<<<<

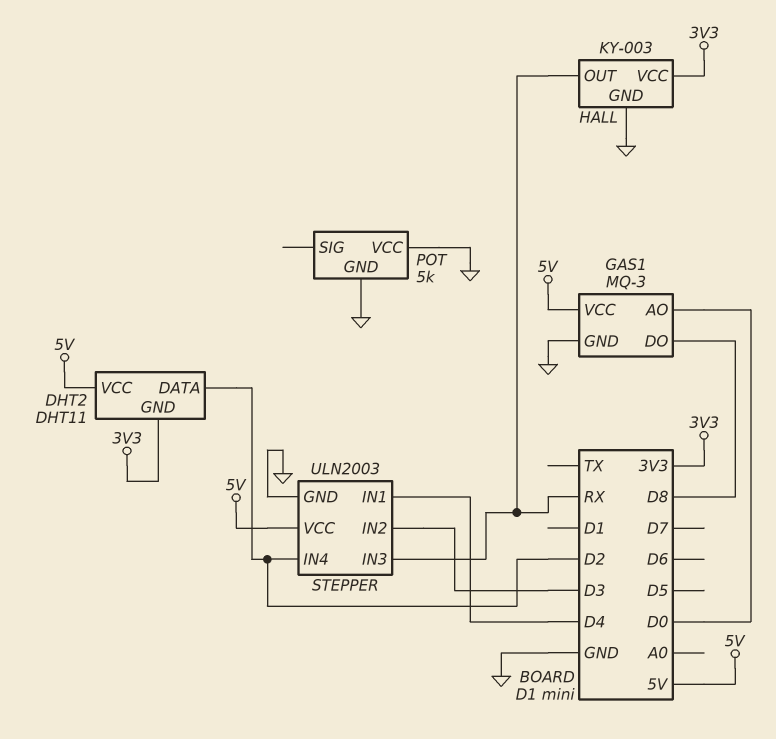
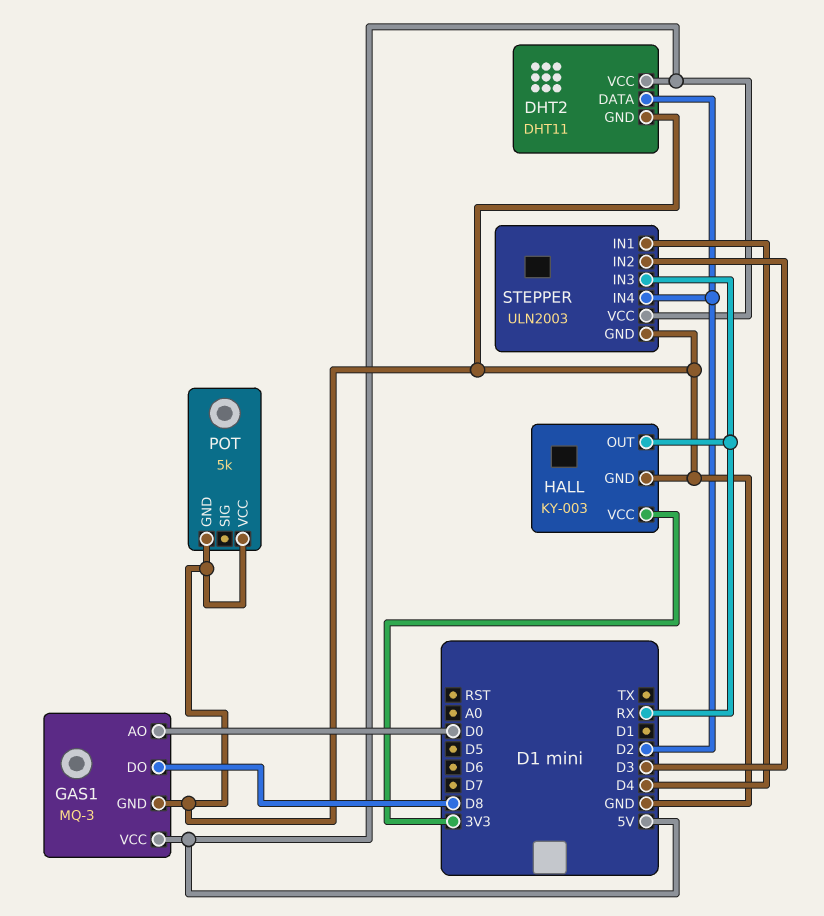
DHT2 pin GND: 3V3 -> GND

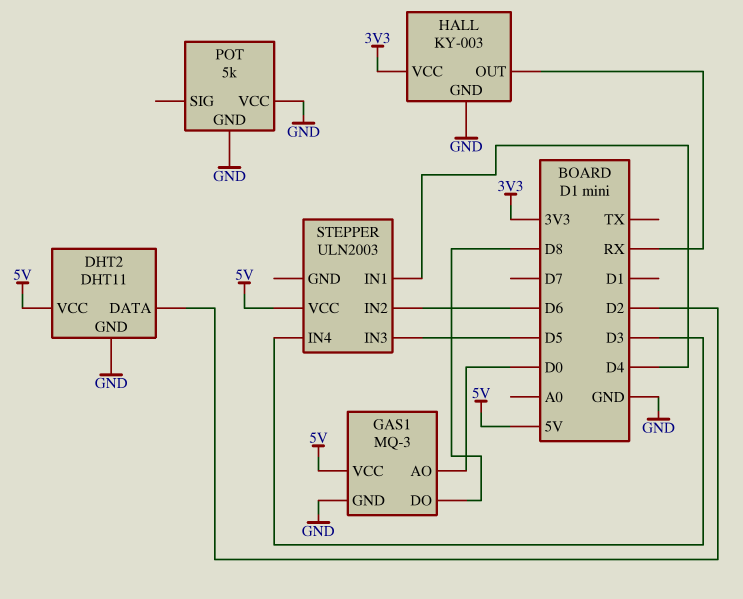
STEPPER pin GND: GND -> none
STEPPER pin IN2: D3 -> D6
STEPPER pin IN3: RX -> D5
STEPPER pin IN4: D2 -> D3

>>>>

Would you reproduce the listing above in full and exactly, without its pictures?

DHT2 pin GND: 3V3 -> GND

STEPPER pin GND: GND -> none
STEPPER pin IN2: D3 -> D6
STEPPER pin IN3: RX -> D5
STEPPER pin IN4: D2 -> D3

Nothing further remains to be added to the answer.